┌─ INFORMATION GIVEN

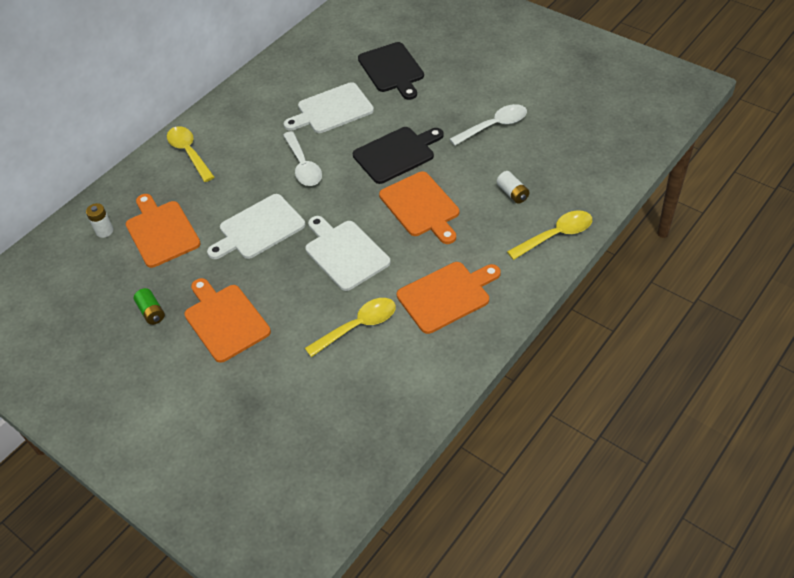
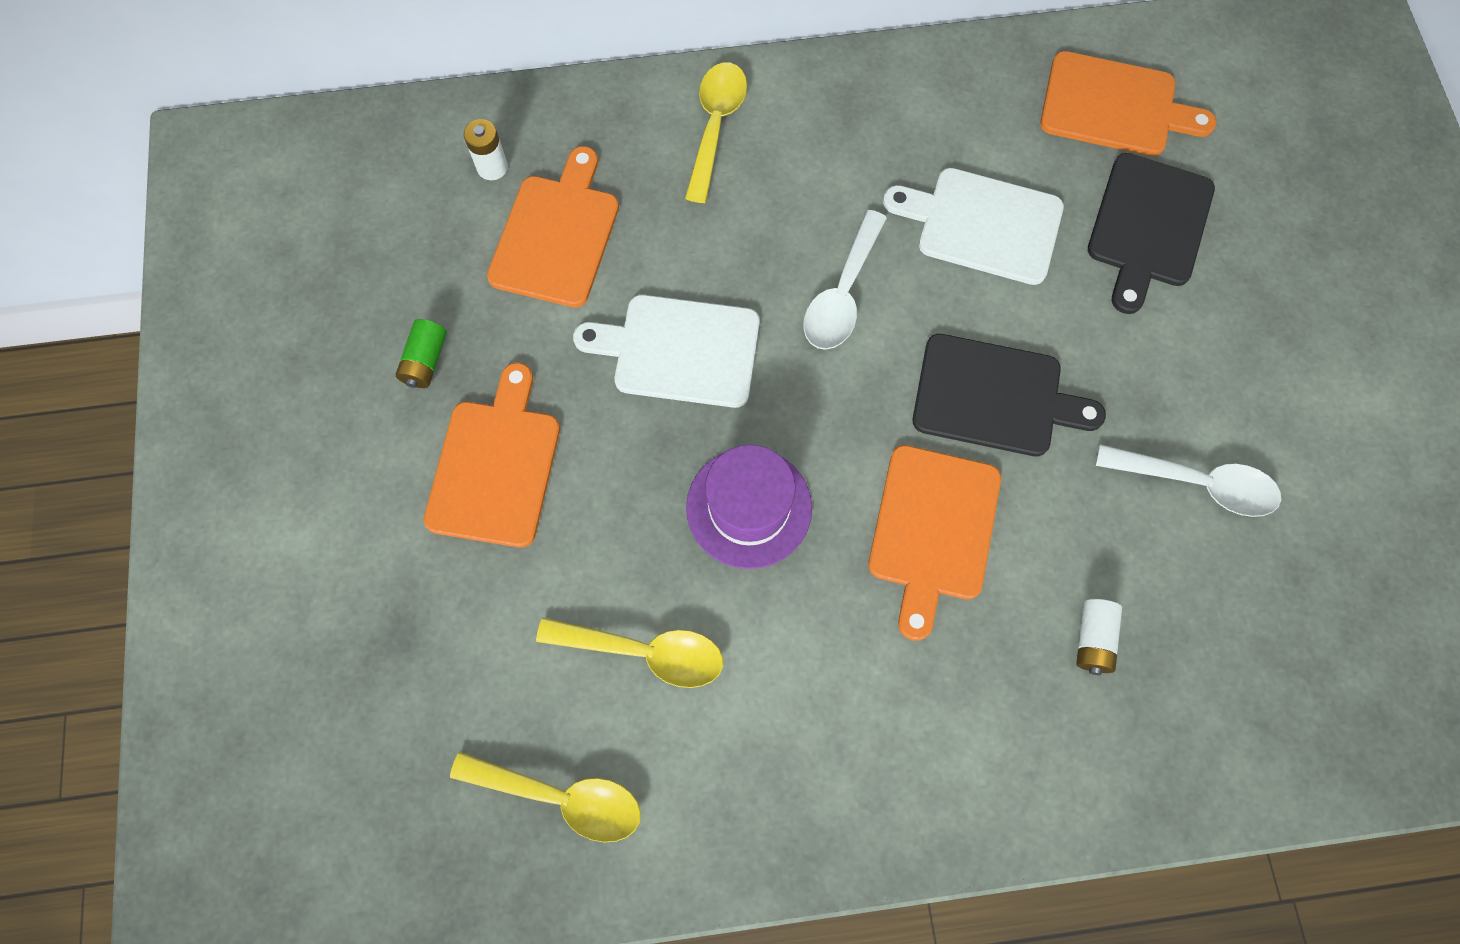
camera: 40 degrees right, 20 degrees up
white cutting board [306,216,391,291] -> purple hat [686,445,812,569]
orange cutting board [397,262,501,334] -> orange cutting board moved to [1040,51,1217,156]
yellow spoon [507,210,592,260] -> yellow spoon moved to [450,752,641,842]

└─
┌─ INFORMATION GIVEN

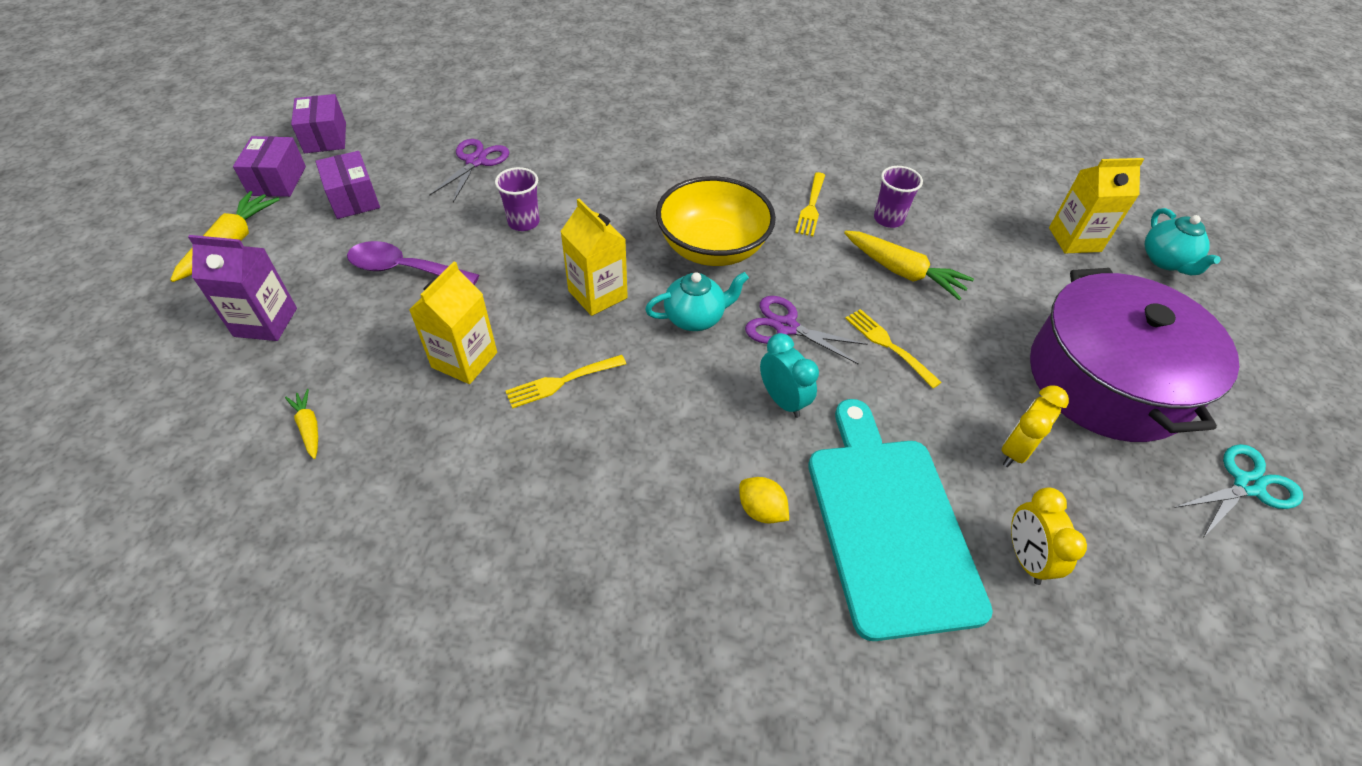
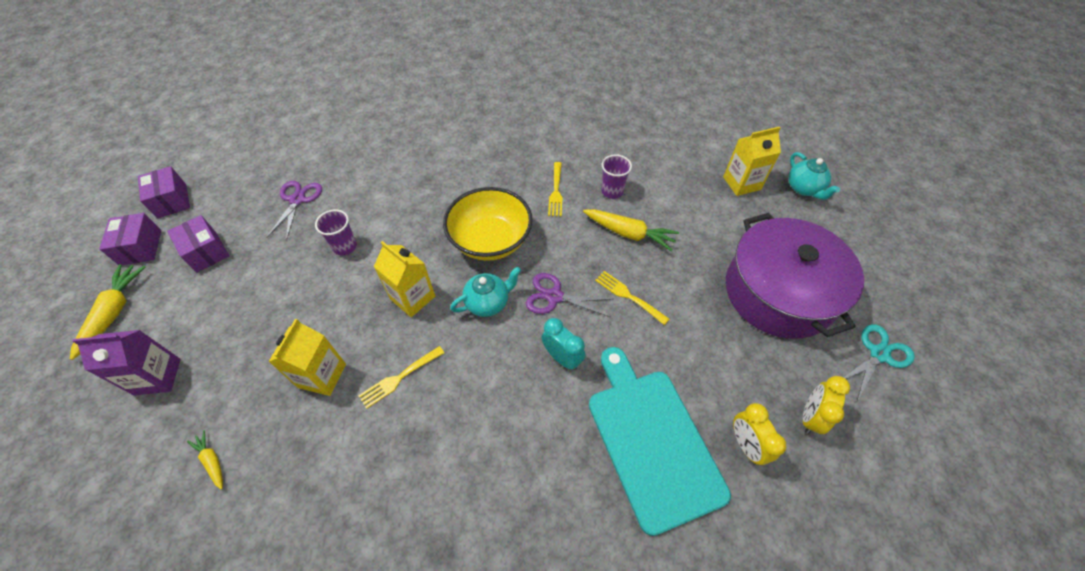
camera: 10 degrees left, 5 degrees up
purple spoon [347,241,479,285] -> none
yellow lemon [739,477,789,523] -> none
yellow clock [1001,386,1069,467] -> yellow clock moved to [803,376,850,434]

└─

**JOB:** From the records above, reproduce exactly the lines from the one with "yellow lemon [739,477,789,523] -> none" to the one with "yellow clock [1001,386,1069,467]", both included, and no others.

**SOLUTION FOR THIS TASK:**
yellow lemon [739,477,789,523] -> none
yellow clock [1001,386,1069,467] -> yellow clock moved to [803,376,850,434]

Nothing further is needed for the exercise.